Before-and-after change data

━━━━━━━━━━━━━━━━━━━━━━━━━━━━━━

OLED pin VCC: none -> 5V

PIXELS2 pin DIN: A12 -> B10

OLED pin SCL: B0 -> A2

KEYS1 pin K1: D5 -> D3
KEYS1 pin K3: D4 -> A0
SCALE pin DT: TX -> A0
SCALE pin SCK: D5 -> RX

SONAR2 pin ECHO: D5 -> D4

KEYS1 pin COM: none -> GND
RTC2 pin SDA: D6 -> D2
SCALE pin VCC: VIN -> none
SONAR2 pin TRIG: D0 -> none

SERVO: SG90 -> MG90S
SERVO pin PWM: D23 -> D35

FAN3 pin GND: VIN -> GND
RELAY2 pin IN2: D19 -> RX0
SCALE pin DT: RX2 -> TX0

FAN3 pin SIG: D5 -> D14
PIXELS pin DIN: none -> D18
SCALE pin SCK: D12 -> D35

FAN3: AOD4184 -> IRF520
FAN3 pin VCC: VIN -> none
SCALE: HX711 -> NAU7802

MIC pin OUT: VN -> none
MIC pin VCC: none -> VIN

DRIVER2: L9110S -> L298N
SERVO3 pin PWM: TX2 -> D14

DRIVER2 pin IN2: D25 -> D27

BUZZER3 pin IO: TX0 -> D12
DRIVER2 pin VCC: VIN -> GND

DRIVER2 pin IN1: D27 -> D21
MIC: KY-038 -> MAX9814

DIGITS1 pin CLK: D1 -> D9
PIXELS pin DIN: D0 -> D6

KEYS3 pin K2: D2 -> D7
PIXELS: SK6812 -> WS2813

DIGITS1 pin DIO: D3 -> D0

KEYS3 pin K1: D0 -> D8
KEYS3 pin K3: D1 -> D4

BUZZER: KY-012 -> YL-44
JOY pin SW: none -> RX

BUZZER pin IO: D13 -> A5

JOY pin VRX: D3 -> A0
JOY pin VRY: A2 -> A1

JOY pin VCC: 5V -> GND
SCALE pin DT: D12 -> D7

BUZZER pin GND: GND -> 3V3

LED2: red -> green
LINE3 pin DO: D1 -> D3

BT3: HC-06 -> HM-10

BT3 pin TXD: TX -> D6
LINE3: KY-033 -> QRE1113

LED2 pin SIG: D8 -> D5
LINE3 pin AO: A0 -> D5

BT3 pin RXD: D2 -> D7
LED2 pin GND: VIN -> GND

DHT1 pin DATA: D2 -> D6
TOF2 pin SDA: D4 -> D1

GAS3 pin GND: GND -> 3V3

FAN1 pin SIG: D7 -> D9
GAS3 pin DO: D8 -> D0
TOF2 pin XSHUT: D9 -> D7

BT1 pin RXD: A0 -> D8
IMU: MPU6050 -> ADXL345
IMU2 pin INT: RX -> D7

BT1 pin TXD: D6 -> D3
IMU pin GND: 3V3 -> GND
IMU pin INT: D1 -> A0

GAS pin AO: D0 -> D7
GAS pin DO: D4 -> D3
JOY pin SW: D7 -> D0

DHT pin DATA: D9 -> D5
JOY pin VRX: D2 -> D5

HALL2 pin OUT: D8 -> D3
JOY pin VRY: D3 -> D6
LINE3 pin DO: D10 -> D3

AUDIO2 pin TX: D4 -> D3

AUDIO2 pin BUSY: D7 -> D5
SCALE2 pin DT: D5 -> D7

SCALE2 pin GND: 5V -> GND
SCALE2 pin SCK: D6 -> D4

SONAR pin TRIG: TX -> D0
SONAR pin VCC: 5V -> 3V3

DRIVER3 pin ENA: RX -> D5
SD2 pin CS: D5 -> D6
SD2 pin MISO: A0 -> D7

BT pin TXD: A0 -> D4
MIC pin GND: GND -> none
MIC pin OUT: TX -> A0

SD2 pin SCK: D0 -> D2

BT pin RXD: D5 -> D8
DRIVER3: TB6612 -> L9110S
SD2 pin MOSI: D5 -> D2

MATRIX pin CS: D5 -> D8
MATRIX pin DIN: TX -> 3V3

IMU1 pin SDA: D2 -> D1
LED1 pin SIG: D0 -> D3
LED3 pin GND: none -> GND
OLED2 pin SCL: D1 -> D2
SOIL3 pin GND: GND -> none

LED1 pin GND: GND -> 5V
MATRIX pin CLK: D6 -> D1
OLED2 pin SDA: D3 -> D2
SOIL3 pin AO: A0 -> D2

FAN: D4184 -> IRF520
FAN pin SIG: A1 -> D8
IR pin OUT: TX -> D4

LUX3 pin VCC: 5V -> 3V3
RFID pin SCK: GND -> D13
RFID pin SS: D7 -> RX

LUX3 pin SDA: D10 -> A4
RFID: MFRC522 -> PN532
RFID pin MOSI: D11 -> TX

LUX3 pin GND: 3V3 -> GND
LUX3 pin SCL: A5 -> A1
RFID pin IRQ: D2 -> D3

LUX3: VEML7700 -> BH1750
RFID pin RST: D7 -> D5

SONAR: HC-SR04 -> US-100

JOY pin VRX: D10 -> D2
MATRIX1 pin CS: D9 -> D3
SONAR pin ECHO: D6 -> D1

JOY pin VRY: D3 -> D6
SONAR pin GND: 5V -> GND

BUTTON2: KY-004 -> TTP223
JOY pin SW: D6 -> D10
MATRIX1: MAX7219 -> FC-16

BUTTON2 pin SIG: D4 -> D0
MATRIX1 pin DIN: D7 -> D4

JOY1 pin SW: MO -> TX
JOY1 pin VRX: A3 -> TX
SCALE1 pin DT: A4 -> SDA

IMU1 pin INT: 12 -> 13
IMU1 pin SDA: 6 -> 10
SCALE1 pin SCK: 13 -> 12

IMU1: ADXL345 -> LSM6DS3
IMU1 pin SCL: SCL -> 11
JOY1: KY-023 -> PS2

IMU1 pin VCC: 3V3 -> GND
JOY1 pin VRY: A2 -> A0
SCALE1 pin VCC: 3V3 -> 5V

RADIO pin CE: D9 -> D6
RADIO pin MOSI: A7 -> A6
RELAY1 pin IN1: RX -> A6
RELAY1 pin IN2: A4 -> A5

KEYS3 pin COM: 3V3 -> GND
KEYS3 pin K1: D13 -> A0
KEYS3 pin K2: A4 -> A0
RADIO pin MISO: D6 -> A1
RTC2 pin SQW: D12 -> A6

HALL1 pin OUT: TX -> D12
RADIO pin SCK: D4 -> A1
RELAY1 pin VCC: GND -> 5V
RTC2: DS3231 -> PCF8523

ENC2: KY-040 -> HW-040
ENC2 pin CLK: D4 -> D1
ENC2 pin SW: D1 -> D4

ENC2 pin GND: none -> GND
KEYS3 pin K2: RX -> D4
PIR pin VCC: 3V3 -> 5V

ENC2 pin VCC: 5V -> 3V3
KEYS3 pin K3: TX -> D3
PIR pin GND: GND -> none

━━━━━━━━━━━━━━━━━━━━━━━━━━━━━━

• **Problem to solve**
Write the entries out once more, exactly, without dropping a line.

• **Task result**
OLED pin VCC: none -> 5V

PIXELS2 pin DIN: A12 -> B10

OLED pin SCL: B0 -> A2

KEYS1 pin K1: D5 -> D3
KEYS1 pin K3: D4 -> A0
SCALE pin DT: TX -> A0
SCALE pin SCK: D5 -> RX

SONAR2 pin ECHO: D5 -> D4

KEYS1 pin COM: none -> GND
RTC2 pin SDA: D6 -> D2
SCALE pin VCC: VIN -> none
SONAR2 pin TRIG: D0 -> none

SERVO: SG90 -> MG90S
SERVO pin PWM: D23 -> D35

FAN3 pin GND: VIN -> GND
RELAY2 pin IN2: D19 -> RX0
SCALE pin DT: RX2 -> TX0

FAN3 pin SIG: D5 -> D14
PIXELS pin DIN: none -> D18
SCALE pin SCK: D12 -> D35

FAN3: AOD4184 -> IRF520
FAN3 pin VCC: VIN -> none
SCALE: HX711 -> NAU7802

MIC pin OUT: VN -> none
MIC pin VCC: none -> VIN

DRIVER2: L9110S -> L298N
SERVO3 pin PWM: TX2 -> D14

DRIVER2 pin IN2: D25 -> D27

BUZZER3 pin IO: TX0 -> D12
DRIVER2 pin VCC: VIN -> GND

DRIVER2 pin IN1: D27 -> D21
MIC: KY-038 -> MAX9814

DIGITS1 pin CLK: D1 -> D9
PIXELS pin DIN: D0 -> D6

KEYS3 pin K2: D2 -> D7
PIXELS: SK6812 -> WS2813

DIGITS1 pin DIO: D3 -> D0

KEYS3 pin K1: D0 -> D8
KEYS3 pin K3: D1 -> D4

BUZZER: KY-012 -> YL-44
JOY pin SW: none -> RX

BUZZER pin IO: D13 -> A5

JOY pin VRX: D3 -> A0
JOY pin VRY: A2 -> A1

JOY pin VCC: 5V -> GND
SCALE pin DT: D12 -> D7

BUZZER pin GND: GND -> 3V3

LED2: red -> green
LINE3 pin DO: D1 -> D3

BT3: HC-06 -> HM-10

BT3 pin TXD: TX -> D6
LINE3: KY-033 -> QRE1113

LED2 pin SIG: D8 -> D5
LINE3 pin AO: A0 -> D5

BT3 pin RXD: D2 -> D7
LED2 pin GND: VIN -> GND

DHT1 pin DATA: D2 -> D6
TOF2 pin SDA: D4 -> D1

GAS3 pin GND: GND -> 3V3

FAN1 pin SIG: D7 -> D9
GAS3 pin DO: D8 -> D0
TOF2 pin XSHUT: D9 -> D7

BT1 pin RXD: A0 -> D8
IMU: MPU6050 -> ADXL345
IMU2 pin INT: RX -> D7

BT1 pin TXD: D6 -> D3
IMU pin GND: 3V3 -> GND
IMU pin INT: D1 -> A0

GAS pin AO: D0 -> D7
GAS pin DO: D4 -> D3
JOY pin SW: D7 -> D0

DHT pin DATA: D9 -> D5
JOY pin VRX: D2 -> D5

HALL2 pin OUT: D8 -> D3
JOY pin VRY: D3 -> D6
LINE3 pin DO: D10 -> D3

AUDIO2 pin TX: D4 -> D3

AUDIO2 pin BUSY: D7 -> D5
SCALE2 pin DT: D5 -> D7

SCALE2 pin GND: 5V -> GND
SCALE2 pin SCK: D6 -> D4

SONAR pin TRIG: TX -> D0
SONAR pin VCC: 5V -> 3V3

DRIVER3 pin ENA: RX -> D5
SD2 pin CS: D5 -> D6
SD2 pin MISO: A0 -> D7

BT pin TXD: A0 -> D4
MIC pin GND: GND -> none
MIC pin OUT: TX -> A0

SD2 pin SCK: D0 -> D2

BT pin RXD: D5 -> D8
DRIVER3: TB6612 -> L9110S
SD2 pin MOSI: D5 -> D2

MATRIX pin CS: D5 -> D8
MATRIX pin DIN: TX -> 3V3

IMU1 pin SDA: D2 -> D1
LED1 pin SIG: D0 -> D3
LED3 pin GND: none -> GND
OLED2 pin SCL: D1 -> D2
SOIL3 pin GND: GND -> none

LED1 pin GND: GND -> 5V
MATRIX pin CLK: D6 -> D1
OLED2 pin SDA: D3 -> D2
SOIL3 pin AO: A0 -> D2

FAN: D4184 -> IRF520
FAN pin SIG: A1 -> D8
IR pin OUT: TX -> D4

LUX3 pin VCC: 5V -> 3V3
RFID pin SCK: GND -> D13
RFID pin SS: D7 -> RX

LUX3 pin SDA: D10 -> A4
RFID: MFRC522 -> PN532
RFID pin MOSI: D11 -> TX

LUX3 pin GND: 3V3 -> GND
LUX3 pin SCL: A5 -> A1
RFID pin IRQ: D2 -> D3

LUX3: VEML7700 -> BH1750
RFID pin RST: D7 -> D5

SONAR: HC-SR04 -> US-100

JOY pin VRX: D10 -> D2
MATRIX1 pin CS: D9 -> D3
SONAR pin ECHO: D6 -> D1

JOY pin VRY: D3 -> D6
SONAR pin GND: 5V -> GND

BUTTON2: KY-004 -> TTP223
JOY pin SW: D6 -> D10
MATRIX1: MAX7219 -> FC-16

BUTTON2 pin SIG: D4 -> D0
MATRIX1 pin DIN: D7 -> D4

JOY1 pin SW: MO -> TX
JOY1 pin VRX: A3 -> TX
SCALE1 pin DT: A4 -> SDA

IMU1 pin INT: 12 -> 13
IMU1 pin SDA: 6 -> 10
SCALE1 pin SCK: 13 -> 12

IMU1: ADXL345 -> LSM6DS3
IMU1 pin SCL: SCL -> 11
JOY1: KY-023 -> PS2

IMU1 pin VCC: 3V3 -> GND
JOY1 pin VRY: A2 -> A0
SCALE1 pin VCC: 3V3 -> 5V

RADIO pin CE: D9 -> D6
RADIO pin MOSI: A7 -> A6
RELAY1 pin IN1: RX -> A6
RELAY1 pin IN2: A4 -> A5

KEYS3 pin COM: 3V3 -> GND
KEYS3 pin K1: D13 -> A0
KEYS3 pin K2: A4 -> A0
RADIO pin MISO: D6 -> A1
RTC2 pin SQW: D12 -> A6

HALL1 pin OUT: TX -> D12
RADIO pin SCK: D4 -> A1
RELAY1 pin VCC: GND -> 5V
RTC2: DS3231 -> PCF8523

ENC2: KY-040 -> HW-040
ENC2 pin CLK: D4 -> D1
ENC2 pin SW: D1 -> D4

ENC2 pin GND: none -> GND
KEYS3 pin K2: RX -> D4
PIR pin VCC: 3V3 -> 5V

ENC2 pin VCC: 5V -> 3V3
KEYS3 pin K3: TX -> D3
PIR pin GND: GND -> none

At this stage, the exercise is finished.